Work task: The task calls for the lines below from the line with "C104: 1.5uF (+9V, GND)" to the line with "R106: 4.7k (N001, N007) -> 4.7k (GND, N007)", both ends included, copied exactly, without any pictures.

Change detection outputs:
========================
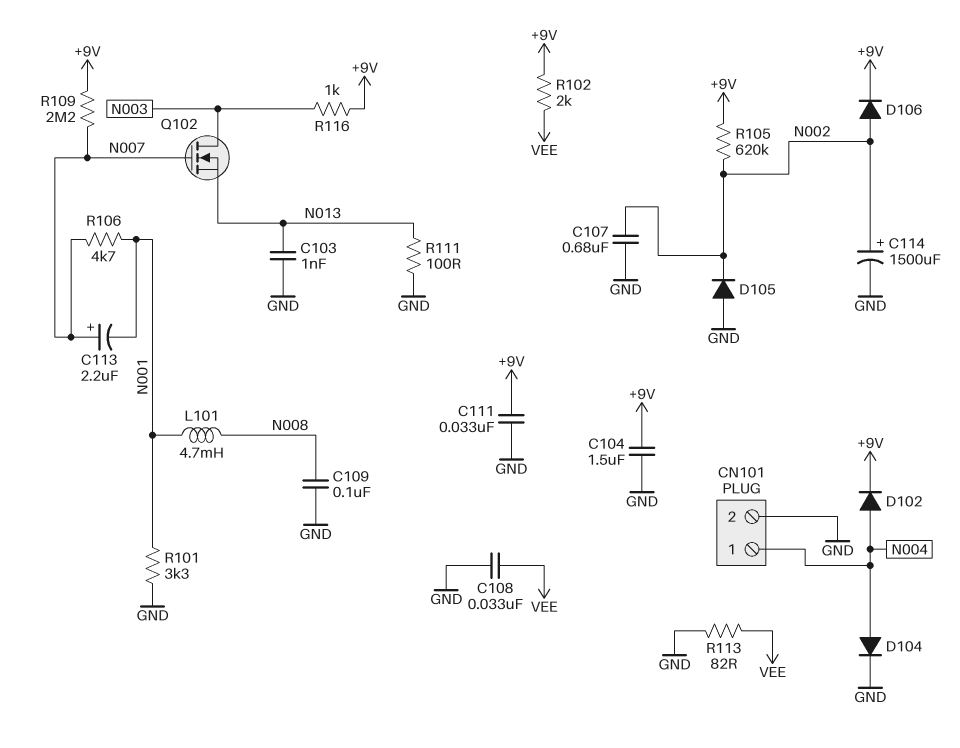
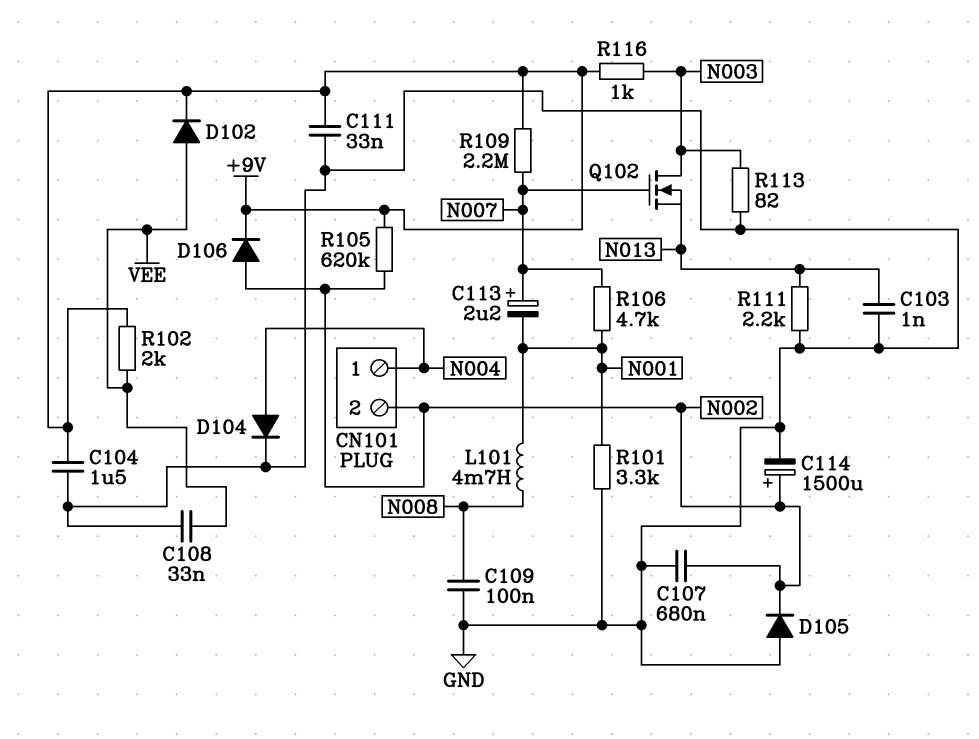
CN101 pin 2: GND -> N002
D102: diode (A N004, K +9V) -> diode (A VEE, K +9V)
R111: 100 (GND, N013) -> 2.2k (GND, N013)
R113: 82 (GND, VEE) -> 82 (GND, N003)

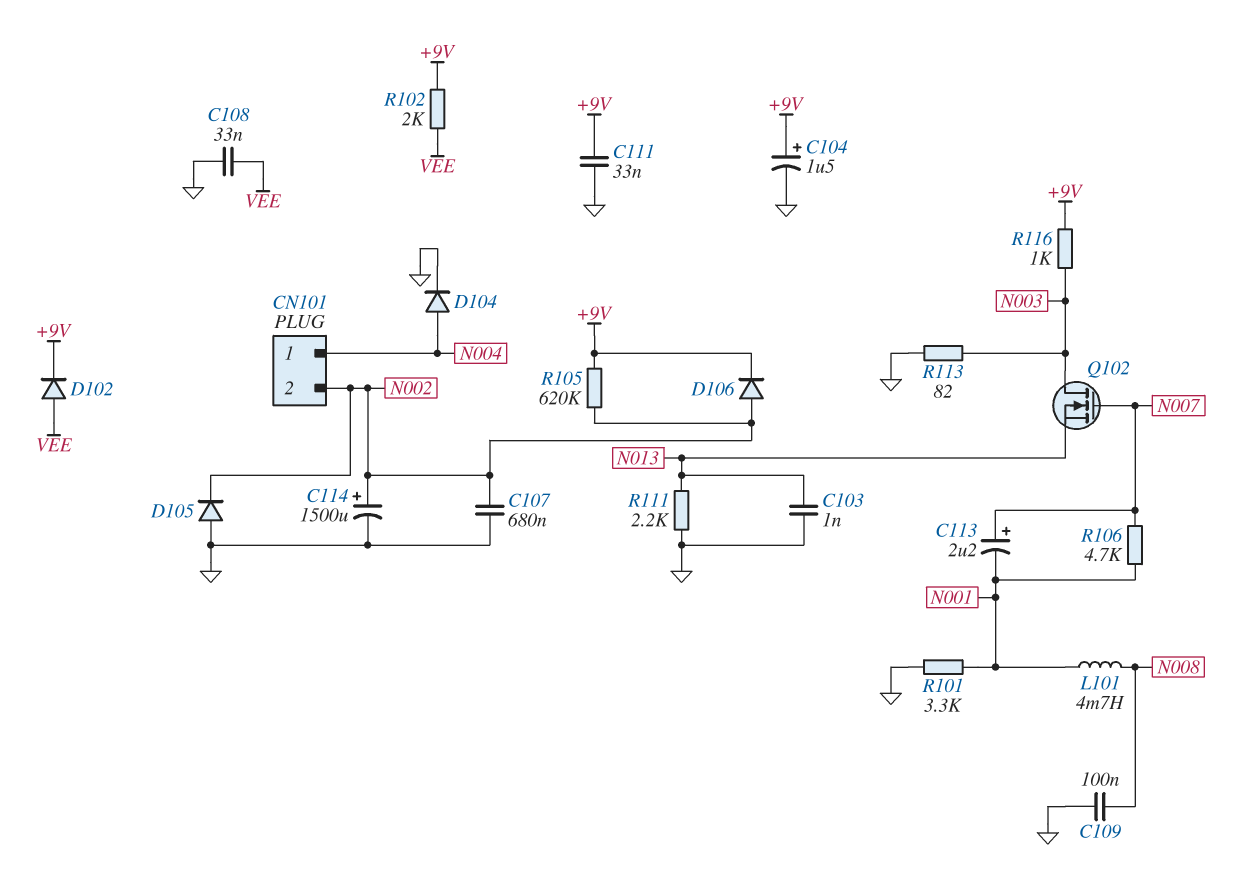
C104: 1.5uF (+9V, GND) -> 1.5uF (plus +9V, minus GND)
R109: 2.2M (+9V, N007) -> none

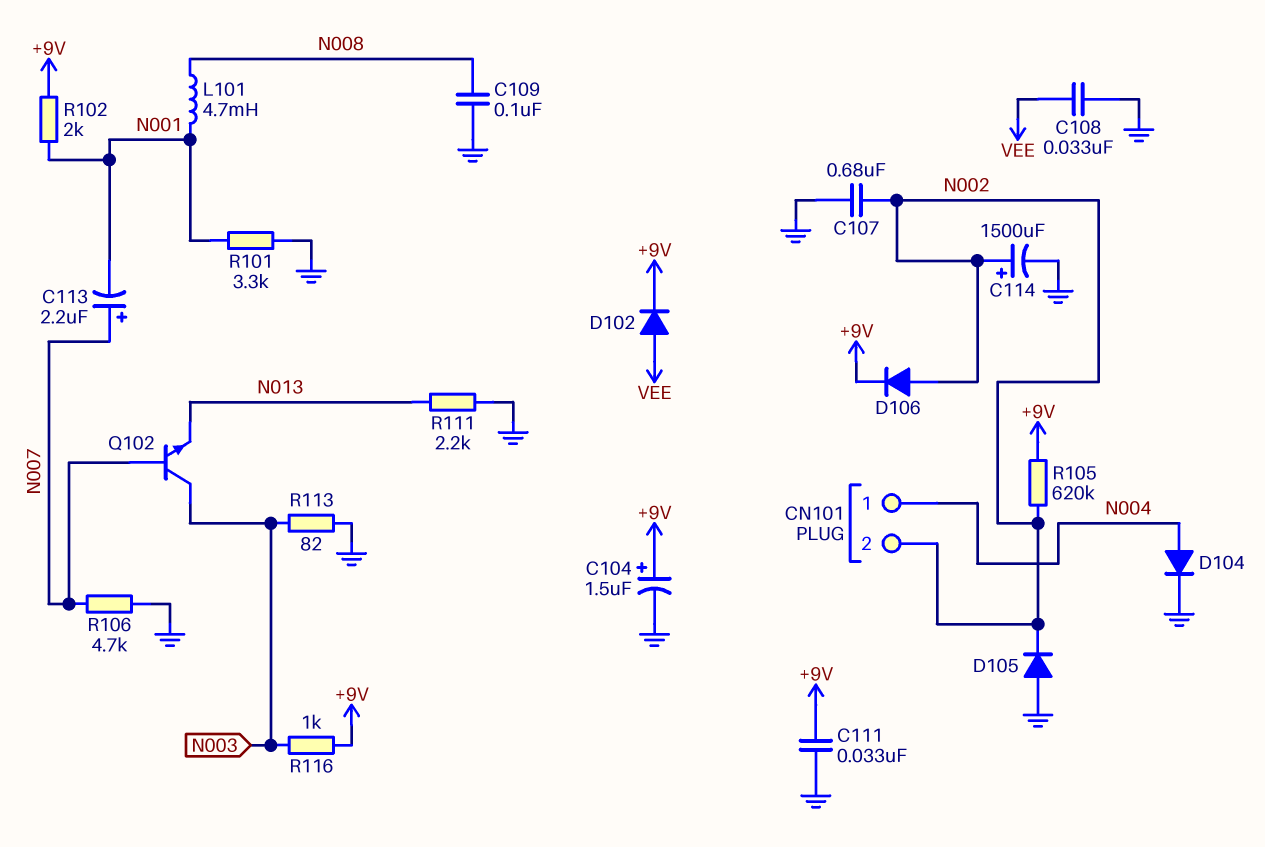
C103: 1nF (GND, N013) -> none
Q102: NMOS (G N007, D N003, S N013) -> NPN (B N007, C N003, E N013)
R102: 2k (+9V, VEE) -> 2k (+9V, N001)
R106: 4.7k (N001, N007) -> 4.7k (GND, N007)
========================
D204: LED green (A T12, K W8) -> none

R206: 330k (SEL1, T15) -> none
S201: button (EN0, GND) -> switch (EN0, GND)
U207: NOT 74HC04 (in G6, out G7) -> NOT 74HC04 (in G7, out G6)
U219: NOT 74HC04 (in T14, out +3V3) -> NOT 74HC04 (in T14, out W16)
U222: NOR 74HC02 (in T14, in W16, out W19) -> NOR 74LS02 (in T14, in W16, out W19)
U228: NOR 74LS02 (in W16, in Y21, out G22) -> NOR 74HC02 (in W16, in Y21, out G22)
========================
Finished exercise:
C104: 1.5uF (+9V, GND) -> 1.5uF (plus +9V, minus GND)
R109: 2.2M (+9V, N007) -> none

C103: 1nF (GND, N013) -> none
Q102: NMOS (G N007, D N003, S N013) -> NPN (B N007, C N003, E N013)
R102: 2k (+9V, VEE) -> 2k (+9V, N001)
R106: 4.7k (N001, N007) -> 4.7k (GND, N007)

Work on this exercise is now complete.